--- Work request ---
The records that follow are to be copied word for word. Pictures should be omitted.

--- Study material ---
╭──
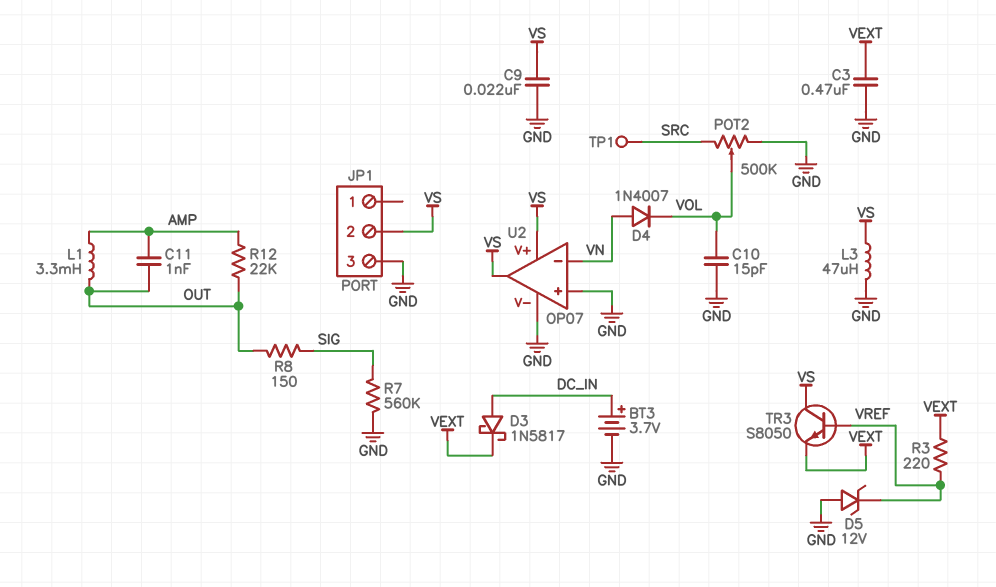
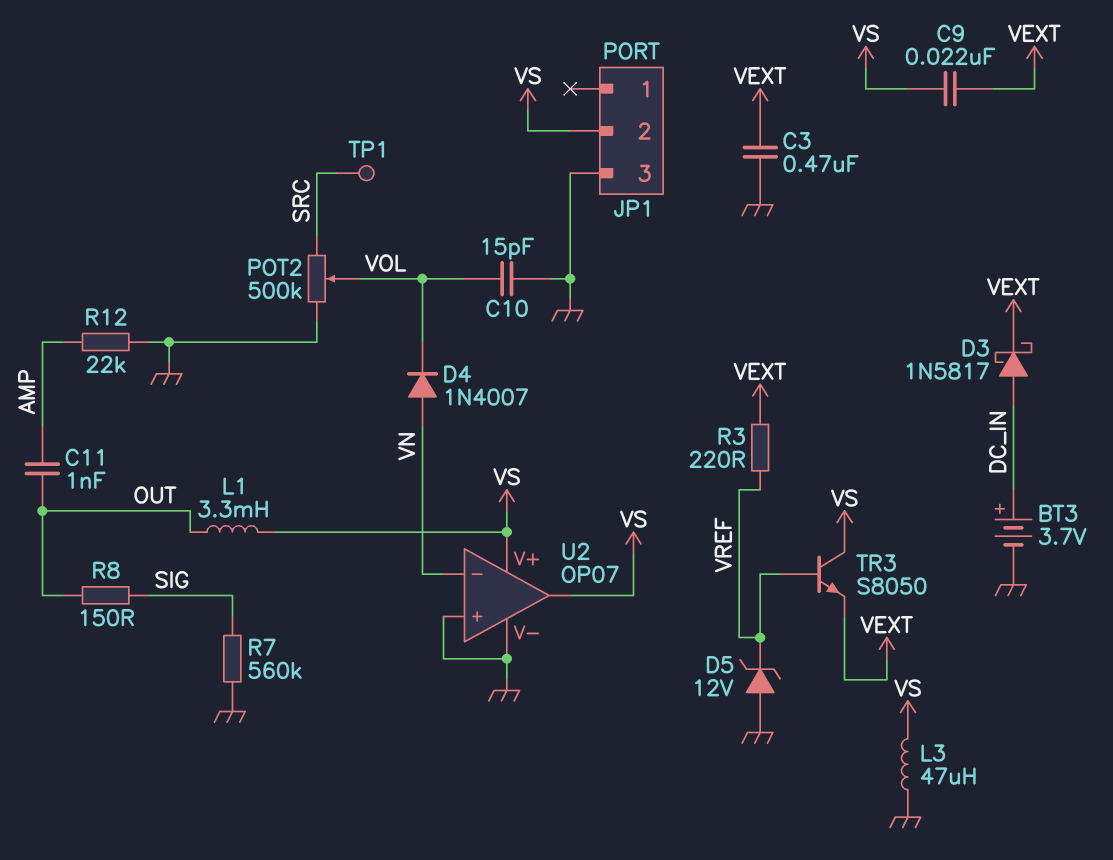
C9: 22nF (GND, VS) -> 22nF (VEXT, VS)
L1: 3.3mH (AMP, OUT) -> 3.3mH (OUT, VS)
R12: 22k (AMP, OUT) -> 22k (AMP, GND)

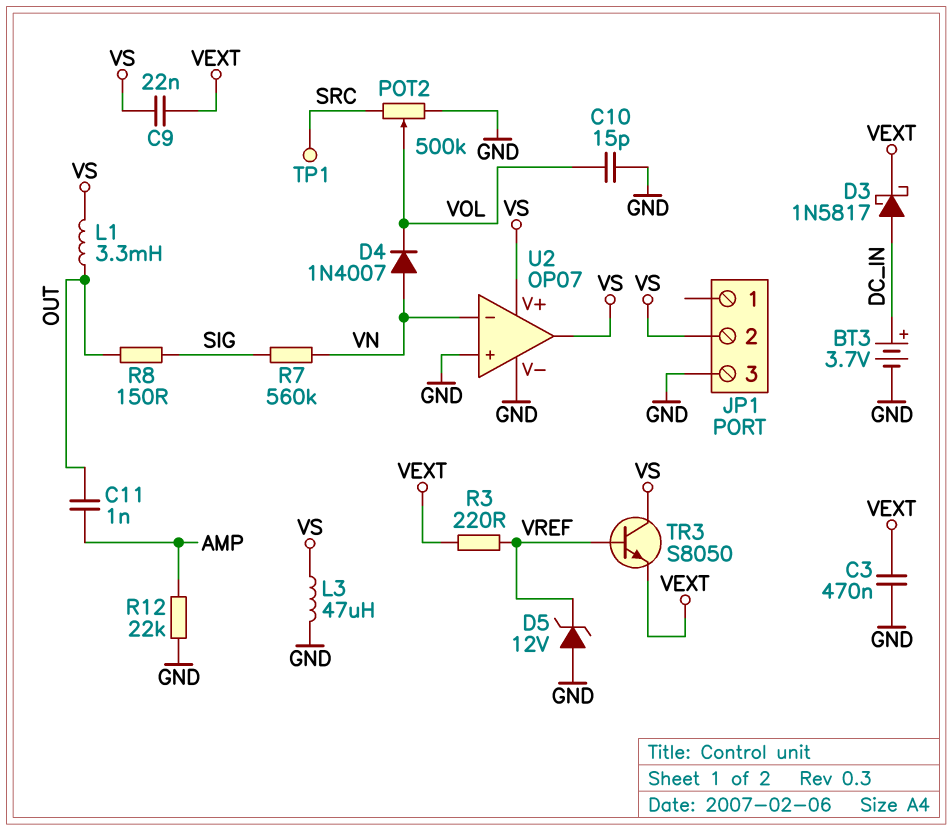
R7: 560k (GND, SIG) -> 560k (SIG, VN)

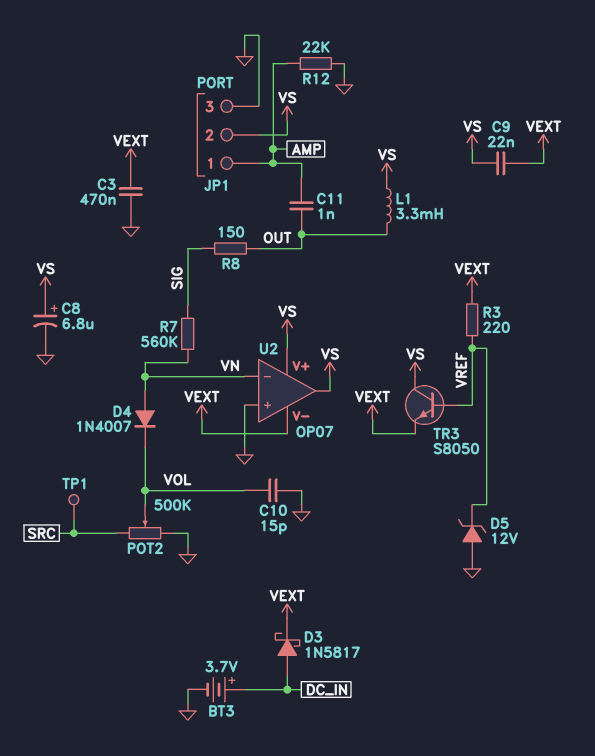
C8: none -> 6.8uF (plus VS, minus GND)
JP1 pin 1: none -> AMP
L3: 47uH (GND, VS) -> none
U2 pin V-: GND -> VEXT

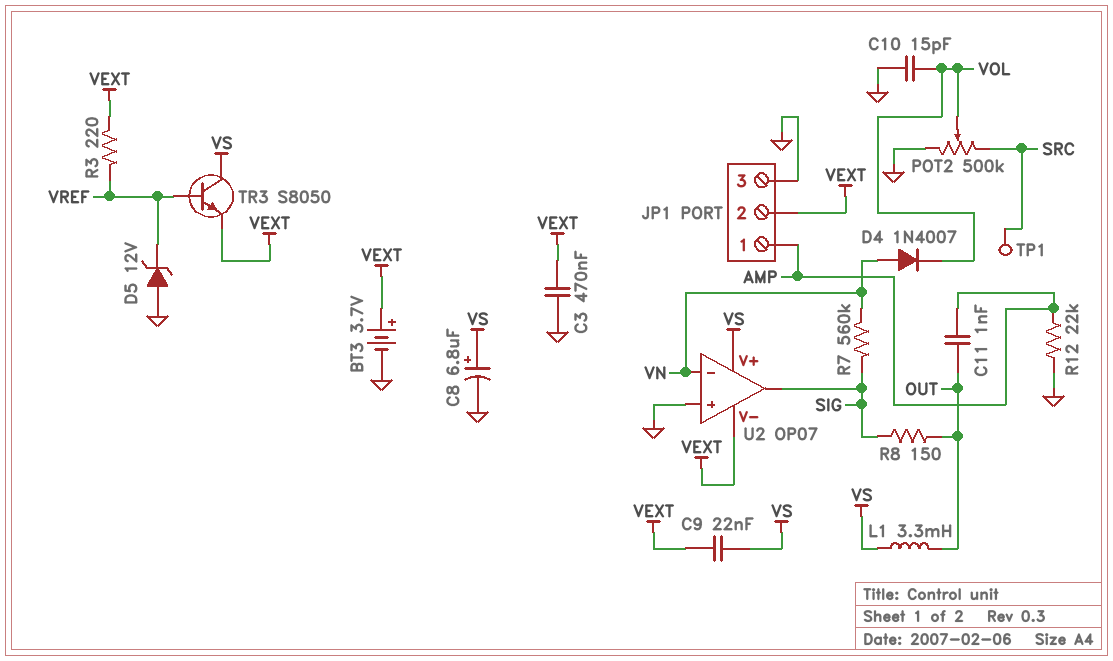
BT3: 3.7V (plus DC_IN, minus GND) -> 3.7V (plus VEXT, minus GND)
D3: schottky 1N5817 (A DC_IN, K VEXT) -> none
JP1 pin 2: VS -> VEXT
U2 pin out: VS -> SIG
╰──
--- Answer to the problem ---
C9: 22nF (GND, VS) -> 22nF (VEXT, VS)
L1: 3.3mH (AMP, OUT) -> 3.3mH (OUT, VS)
R12: 22k (AMP, OUT) -> 22k (AMP, GND)

R7: 560k (GND, SIG) -> 560k (SIG, VN)

C8: none -> 6.8uF (plus VS, minus GND)
JP1 pin 1: none -> AMP
L3: 47uH (GND, VS) -> none
U2 pin V-: GND -> VEXT

BT3: 3.7V (plus DC_IN, minus GND) -> 3.7V (plus VEXT, minus GND)
D3: schottky 1N5817 (A DC_IN, K VEXT) -> none
JP1 pin 2: VS -> VEXT
U2 pin out: VS -> SIG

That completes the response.